- _Supplied data_:
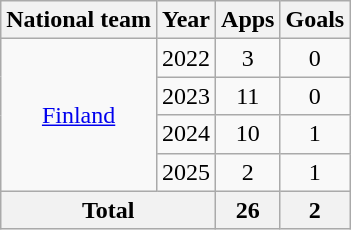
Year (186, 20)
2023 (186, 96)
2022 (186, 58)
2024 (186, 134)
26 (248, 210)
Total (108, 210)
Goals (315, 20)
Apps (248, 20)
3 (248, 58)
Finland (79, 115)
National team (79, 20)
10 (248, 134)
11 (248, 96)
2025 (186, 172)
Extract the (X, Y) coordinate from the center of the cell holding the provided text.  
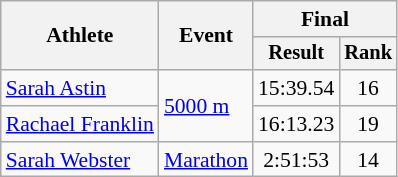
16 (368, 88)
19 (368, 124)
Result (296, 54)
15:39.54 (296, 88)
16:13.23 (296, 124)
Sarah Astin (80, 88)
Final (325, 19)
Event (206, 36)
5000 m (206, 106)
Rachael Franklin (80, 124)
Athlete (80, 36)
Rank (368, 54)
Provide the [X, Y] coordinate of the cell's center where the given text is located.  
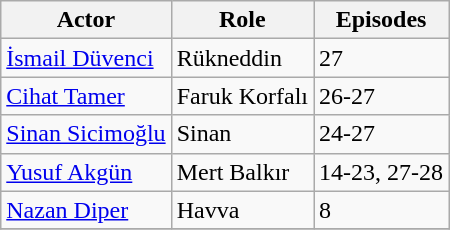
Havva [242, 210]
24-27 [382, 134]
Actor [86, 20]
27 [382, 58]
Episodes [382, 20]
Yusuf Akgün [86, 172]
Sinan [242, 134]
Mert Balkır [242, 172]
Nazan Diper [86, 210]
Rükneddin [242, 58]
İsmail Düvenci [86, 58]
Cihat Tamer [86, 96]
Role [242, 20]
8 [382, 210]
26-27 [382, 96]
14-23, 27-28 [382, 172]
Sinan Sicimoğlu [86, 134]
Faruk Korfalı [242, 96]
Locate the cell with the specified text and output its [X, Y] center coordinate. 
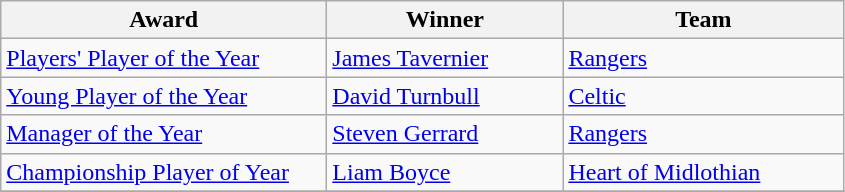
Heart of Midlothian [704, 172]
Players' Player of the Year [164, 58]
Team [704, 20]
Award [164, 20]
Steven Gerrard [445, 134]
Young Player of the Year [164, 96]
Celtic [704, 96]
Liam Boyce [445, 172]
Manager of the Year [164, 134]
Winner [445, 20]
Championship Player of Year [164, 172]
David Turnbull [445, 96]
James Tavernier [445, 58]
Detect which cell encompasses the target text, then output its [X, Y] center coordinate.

==

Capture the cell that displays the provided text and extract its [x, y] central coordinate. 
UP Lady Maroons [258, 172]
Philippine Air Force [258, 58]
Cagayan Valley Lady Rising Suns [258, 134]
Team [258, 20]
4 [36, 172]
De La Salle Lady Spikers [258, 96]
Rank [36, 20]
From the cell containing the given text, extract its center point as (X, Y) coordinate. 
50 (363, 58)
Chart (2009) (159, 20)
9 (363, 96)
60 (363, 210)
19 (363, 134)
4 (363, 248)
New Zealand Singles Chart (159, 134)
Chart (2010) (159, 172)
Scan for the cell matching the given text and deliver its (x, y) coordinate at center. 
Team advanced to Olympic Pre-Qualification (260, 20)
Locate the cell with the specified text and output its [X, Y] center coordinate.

==

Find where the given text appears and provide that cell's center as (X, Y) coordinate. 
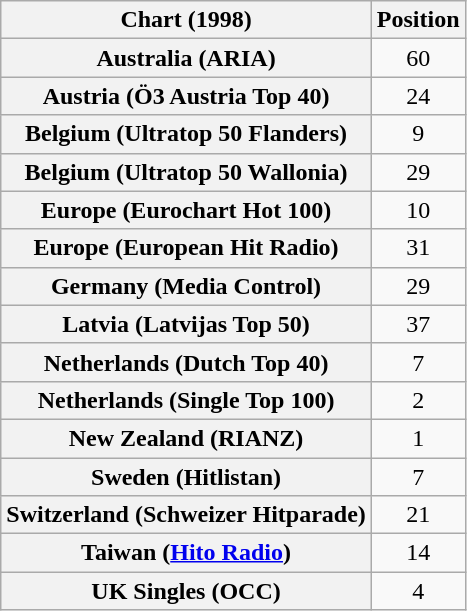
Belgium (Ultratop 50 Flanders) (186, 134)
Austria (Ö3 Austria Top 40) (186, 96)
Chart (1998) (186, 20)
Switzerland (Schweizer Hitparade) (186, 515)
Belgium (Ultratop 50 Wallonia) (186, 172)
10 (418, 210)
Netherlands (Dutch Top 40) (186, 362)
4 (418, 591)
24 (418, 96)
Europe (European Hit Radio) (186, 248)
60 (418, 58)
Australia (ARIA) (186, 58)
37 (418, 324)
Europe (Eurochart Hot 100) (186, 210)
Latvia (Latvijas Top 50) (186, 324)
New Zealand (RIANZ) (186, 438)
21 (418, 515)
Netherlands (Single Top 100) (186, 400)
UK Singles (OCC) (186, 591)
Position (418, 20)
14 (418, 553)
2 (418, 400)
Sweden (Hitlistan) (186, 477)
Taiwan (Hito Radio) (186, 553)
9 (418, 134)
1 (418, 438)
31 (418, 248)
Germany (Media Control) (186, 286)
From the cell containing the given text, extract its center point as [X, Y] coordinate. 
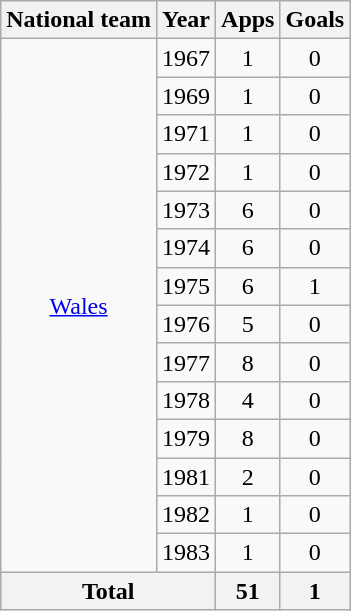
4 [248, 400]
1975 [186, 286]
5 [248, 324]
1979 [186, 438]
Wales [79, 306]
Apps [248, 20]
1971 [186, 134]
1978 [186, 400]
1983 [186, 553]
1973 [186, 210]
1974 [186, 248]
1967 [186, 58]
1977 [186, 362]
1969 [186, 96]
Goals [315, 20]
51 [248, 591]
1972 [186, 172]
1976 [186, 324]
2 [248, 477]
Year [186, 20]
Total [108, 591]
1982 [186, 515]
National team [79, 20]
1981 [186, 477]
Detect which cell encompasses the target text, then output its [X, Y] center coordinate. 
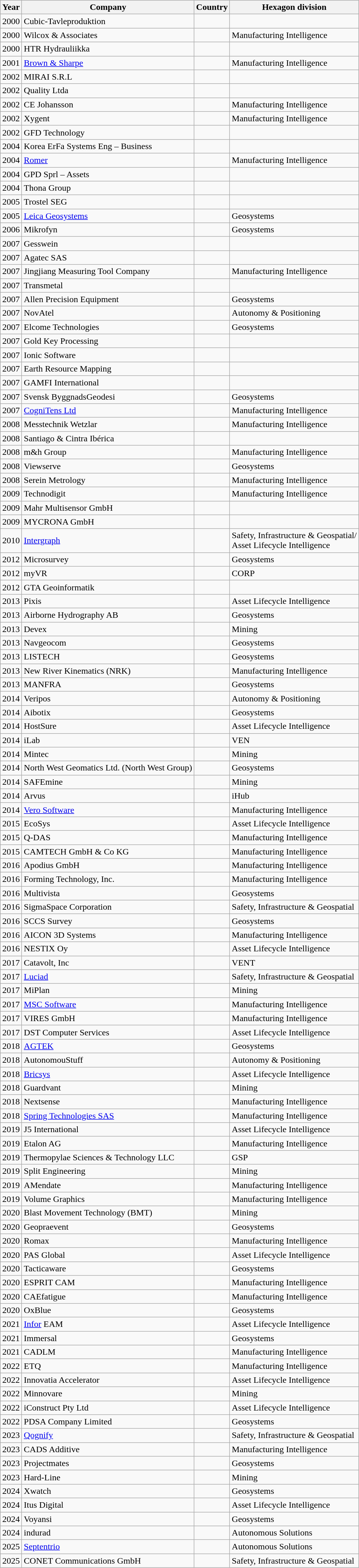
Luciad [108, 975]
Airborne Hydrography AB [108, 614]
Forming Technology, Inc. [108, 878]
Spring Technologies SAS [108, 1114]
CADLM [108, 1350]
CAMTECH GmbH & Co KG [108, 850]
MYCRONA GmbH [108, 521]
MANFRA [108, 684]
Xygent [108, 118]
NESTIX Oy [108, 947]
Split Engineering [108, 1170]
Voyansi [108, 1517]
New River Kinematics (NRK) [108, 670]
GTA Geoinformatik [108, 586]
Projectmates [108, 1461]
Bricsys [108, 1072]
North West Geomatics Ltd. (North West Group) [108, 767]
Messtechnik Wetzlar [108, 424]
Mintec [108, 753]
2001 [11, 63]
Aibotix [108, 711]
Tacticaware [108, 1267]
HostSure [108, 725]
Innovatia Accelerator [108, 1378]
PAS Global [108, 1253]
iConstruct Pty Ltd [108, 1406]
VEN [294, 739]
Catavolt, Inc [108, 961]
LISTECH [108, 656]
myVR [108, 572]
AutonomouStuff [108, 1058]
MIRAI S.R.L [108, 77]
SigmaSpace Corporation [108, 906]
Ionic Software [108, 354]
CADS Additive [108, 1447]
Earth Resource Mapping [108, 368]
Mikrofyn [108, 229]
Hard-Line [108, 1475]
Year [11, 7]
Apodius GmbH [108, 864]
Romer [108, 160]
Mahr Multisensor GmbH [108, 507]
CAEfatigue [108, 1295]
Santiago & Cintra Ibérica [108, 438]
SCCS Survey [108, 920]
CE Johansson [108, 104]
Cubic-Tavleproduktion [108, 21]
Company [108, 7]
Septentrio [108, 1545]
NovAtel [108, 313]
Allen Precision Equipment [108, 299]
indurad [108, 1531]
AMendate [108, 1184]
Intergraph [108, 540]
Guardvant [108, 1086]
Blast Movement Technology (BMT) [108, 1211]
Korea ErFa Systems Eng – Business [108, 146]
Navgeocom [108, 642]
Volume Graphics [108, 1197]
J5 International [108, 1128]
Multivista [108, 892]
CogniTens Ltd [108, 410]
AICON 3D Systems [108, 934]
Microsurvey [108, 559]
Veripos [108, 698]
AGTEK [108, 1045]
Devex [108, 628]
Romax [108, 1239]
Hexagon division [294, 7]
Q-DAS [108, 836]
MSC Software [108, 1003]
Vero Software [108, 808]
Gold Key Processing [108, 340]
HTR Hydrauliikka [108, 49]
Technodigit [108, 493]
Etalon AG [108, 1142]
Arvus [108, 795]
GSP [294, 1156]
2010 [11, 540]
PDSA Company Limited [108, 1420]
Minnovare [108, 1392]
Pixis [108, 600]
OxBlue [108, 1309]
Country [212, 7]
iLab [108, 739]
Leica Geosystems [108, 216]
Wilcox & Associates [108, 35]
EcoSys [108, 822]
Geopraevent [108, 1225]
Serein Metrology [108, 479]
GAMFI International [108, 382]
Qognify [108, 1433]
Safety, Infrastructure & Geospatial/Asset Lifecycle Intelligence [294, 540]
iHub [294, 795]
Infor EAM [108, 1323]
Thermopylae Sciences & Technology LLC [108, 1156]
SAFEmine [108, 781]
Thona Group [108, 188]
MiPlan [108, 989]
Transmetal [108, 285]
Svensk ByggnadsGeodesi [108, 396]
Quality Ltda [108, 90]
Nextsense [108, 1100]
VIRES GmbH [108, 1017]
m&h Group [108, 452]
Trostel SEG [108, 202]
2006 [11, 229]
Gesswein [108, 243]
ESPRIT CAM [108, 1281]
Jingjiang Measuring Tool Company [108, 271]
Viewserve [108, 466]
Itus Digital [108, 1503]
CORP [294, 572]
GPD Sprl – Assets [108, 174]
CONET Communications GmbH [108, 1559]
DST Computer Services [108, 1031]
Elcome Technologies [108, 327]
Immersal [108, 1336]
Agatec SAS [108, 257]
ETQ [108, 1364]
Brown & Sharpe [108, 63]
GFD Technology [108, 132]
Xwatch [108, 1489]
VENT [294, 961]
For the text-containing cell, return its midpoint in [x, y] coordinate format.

- _What to produce_:
Copy out the lines from the one holding "Luciad [108, 975]" through the one holding "Romer [108, 160]", with both end lines included, keeping every character unchanged.

- _Finished task_:
Luciad [108, 975]
Airborne Hydrography AB [108, 614]
Forming Technology, Inc. [108, 878]
Spring Technologies SAS [108, 1114]
CADLM [108, 1350]
CAMTECH GmbH & Co KG [108, 850]
MYCRONA GmbH [108, 521]
MANFRA [108, 684]
Xygent [108, 118]
NESTIX Oy [108, 947]
Split Engineering [108, 1170]
Voyansi [108, 1517]
New River Kinematics (NRK) [108, 670]
GTA Geoinformatik [108, 586]
Projectmates [108, 1461]
Bricsys [108, 1072]
North West Geomatics Ltd. (North West Group) [108, 767]
Messtechnik Wetzlar [108, 424]
Mintec [108, 753]
2001 [11, 63]
Aibotix [108, 711]
Tacticaware [108, 1267]
HostSure [108, 725]
Innovatia Accelerator [108, 1378]
PAS Global [108, 1253]
iConstruct Pty Ltd [108, 1406]
VEN [294, 739]
Catavolt, Inc [108, 961]
LISTECH [108, 656]
myVR [108, 572]
AutonomouStuff [108, 1058]
MIRAI S.R.L [108, 77]
SigmaSpace Corporation [108, 906]
Ionic Software [108, 354]
CADS Additive [108, 1447]
Earth Resource Mapping [108, 368]
Mikrofyn [108, 229]
Hard-Line [108, 1475]
Year [11, 7]
Apodius GmbH [108, 864]
Romer [108, 160]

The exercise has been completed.